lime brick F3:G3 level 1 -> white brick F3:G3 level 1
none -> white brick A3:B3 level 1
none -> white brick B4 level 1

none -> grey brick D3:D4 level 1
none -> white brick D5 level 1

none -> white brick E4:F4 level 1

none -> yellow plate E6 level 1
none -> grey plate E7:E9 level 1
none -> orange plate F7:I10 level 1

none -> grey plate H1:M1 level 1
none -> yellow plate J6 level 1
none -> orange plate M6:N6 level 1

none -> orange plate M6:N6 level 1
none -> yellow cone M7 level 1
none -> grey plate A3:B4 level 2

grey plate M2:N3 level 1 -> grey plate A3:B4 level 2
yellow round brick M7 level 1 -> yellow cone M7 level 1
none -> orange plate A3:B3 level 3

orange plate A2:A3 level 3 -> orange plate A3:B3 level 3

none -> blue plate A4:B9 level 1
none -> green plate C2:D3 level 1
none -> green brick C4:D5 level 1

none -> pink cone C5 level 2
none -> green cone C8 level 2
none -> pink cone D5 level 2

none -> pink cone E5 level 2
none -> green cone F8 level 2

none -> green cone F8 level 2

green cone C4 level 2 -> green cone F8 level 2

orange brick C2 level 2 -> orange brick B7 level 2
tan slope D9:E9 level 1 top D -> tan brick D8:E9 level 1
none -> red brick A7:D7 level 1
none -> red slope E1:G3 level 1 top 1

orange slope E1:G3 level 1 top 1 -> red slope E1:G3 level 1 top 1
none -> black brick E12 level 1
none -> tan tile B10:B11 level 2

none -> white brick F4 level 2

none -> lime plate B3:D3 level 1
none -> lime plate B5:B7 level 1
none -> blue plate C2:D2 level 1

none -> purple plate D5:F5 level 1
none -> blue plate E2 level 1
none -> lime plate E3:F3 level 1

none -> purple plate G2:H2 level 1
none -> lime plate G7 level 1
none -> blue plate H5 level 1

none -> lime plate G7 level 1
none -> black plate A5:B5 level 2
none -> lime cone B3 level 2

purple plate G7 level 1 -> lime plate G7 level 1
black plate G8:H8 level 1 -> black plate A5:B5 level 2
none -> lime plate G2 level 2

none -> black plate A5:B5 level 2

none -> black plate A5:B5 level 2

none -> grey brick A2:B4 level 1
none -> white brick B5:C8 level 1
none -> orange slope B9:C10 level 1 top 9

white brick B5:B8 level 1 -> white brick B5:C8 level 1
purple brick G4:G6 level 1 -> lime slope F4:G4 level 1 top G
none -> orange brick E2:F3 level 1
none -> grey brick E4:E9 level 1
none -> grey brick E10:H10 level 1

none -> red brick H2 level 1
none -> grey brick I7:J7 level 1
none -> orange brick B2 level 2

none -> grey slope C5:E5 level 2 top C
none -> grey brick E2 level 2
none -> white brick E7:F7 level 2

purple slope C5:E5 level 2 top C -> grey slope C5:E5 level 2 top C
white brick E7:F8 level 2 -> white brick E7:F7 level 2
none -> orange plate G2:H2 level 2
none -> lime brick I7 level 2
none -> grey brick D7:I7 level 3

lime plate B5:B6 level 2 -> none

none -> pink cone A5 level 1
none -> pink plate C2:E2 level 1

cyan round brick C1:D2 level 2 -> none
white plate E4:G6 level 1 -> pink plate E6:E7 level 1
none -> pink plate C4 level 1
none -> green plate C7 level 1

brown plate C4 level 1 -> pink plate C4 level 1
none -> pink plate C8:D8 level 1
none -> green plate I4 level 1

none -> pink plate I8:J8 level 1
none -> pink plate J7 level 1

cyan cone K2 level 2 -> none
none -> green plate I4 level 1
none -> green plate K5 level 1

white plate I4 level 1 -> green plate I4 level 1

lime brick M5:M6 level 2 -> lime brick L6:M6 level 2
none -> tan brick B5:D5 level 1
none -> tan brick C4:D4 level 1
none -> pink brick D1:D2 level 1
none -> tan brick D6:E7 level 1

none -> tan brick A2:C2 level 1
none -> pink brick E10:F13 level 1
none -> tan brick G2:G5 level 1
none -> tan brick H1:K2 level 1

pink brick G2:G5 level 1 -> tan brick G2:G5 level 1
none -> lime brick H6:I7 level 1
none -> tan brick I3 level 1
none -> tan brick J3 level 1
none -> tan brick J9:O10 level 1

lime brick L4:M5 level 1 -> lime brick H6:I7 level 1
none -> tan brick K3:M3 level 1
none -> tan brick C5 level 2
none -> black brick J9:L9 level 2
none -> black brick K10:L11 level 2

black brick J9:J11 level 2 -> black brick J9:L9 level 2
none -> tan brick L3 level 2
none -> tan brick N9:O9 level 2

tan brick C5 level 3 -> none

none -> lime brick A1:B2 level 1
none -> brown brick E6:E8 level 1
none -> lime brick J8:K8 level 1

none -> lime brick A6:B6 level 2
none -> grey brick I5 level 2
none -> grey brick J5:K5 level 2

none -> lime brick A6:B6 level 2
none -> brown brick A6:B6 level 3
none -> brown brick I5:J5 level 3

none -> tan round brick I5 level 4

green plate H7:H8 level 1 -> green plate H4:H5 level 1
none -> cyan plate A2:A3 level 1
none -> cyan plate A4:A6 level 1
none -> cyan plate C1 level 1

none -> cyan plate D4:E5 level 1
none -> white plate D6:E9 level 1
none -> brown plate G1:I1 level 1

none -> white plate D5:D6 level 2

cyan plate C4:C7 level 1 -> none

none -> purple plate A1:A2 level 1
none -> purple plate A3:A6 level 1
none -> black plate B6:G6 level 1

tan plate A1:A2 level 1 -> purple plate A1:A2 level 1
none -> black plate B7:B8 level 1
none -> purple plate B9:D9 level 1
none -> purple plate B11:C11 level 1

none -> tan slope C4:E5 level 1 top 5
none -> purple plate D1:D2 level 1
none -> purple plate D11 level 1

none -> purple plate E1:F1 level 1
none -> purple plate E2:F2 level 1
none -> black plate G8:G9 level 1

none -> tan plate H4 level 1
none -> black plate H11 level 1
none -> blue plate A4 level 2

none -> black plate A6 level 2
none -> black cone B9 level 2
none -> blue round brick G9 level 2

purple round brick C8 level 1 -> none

☆ ☆ ☆ ☆ ☆

• **Exercise directions**:
Every line in the records that holds the word "brown" should be copied into the answer.

• **Result of the task**:
brown plate C4 level 1 -> pink plate C4 level 1
none -> brown brick E6:E8 level 1
none -> brown brick A6:B6 level 3
none -> brown brick I5:J5 level 3
none -> brown plate G1:I1 level 1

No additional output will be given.